===== Information given =====

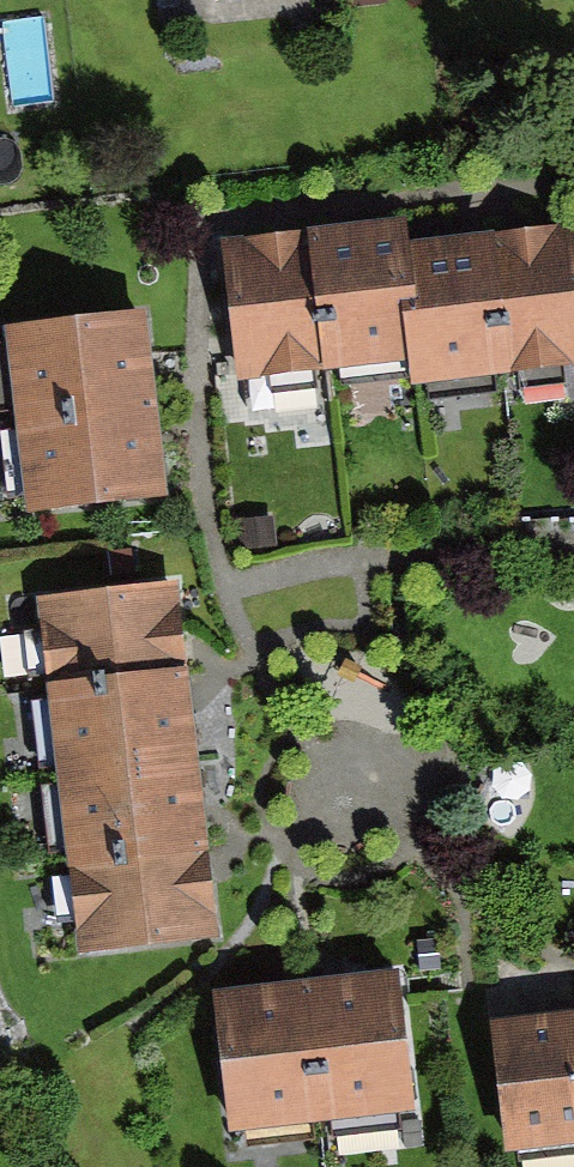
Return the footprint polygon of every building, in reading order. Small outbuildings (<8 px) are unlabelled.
[(221,243),(234,387),(408,371),(410,394),(511,385),(511,377),(573,371),(573,234),(408,249),(406,226),(221,243)] [(146,320),(4,337),(15,430),(157,413),(146,320)] [(26,523),(168,506),(157,413),(15,430),(26,523)] [(176,590),(35,607),(46,696),(187,679),(176,590)] [(46,696),(57,785),(198,768),(187,679),(46,696)] [(68,873),(208,856),(198,768),(57,785),(68,873)] [(79,962),(219,945),(208,856),(68,873),(79,962)] [(398,981),(305,992),(321,1133),(414,1122),(398,981)] [(212,1002),(228,1143),(321,1133),(305,992),(212,1002)] [(489,1030),(504,1163),(573,1155),(573,1021),(489,1030)]
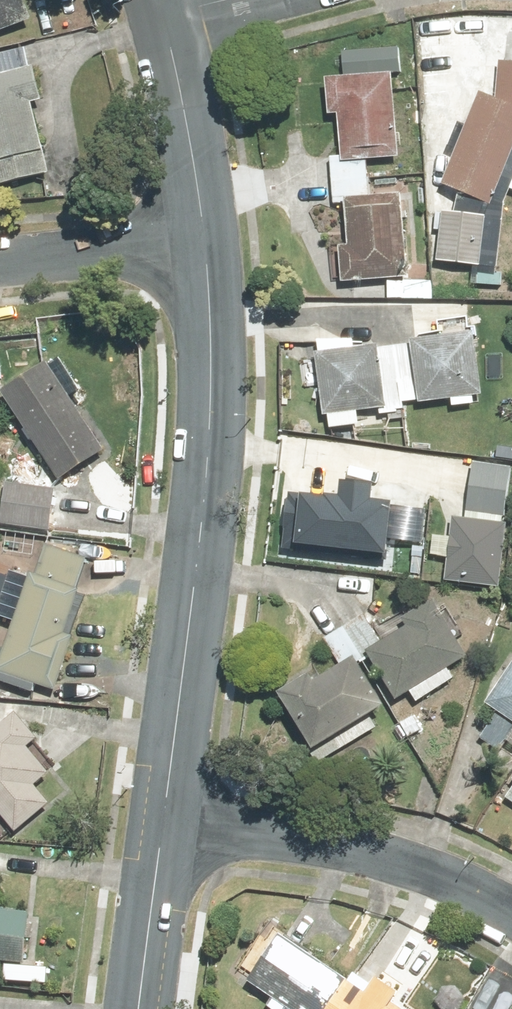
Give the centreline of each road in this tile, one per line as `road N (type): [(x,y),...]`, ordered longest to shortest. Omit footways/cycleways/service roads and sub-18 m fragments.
road 1 (tertiary): [(165,819),(205,494),(211,396),(204,236)]
road 2 (residential): [(511,914),(399,856),(165,819)]
road 3 (tertiary): [(204,236),(168,14)]
road 4 (residential): [(0,263),(204,236)]
road 5 (tertiary): [(138,1008),(165,819)]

=====

### What to produce
Send back every line above exactly, skipping all pictures.

### Solved problem
Return the footprint polygon of every building, in reading order. Small outbuildings (<8 px) are unlabelled.
[(221,243),(234,387),(408,371),(410,394),(511,385),(511,377),(573,371),(573,234),(408,249),(406,226),(221,243)] [(146,320),(4,337),(15,430),(157,413),(146,320)] [(26,523),(168,506),(157,413),(15,430),(26,523)] [(176,590),(35,607),(46,696),(187,679),(176,590)] [(46,696),(57,785),(198,768),(187,679),(46,696)] [(68,873),(208,856),(198,768),(57,785),(68,873)] [(79,962),(219,945),(208,856),(68,873),(79,962)] [(398,981),(305,992),(321,1133),(414,1122),(398,981)] [(212,1002),(228,1143),(321,1133),(305,992),(212,1002)] [(489,1030),(504,1163),(573,1155),(573,1021),(489,1030)]
Give the centreline of each road in this tile, one per line as `road N (type): [(x,y),...]`, ordered longest to shortest. Omit footways/cycleways/service roads and sub-18 m fragments.
road 1 (tertiary): [(165,819),(205,494),(211,396),(204,236)]
road 2 (residential): [(511,914),(399,856),(165,819)]
road 3 (tertiary): [(204,236),(168,14)]
road 4 (residential): [(0,263),(204,236)]
road 5 (tertiary): [(138,1008),(165,819)]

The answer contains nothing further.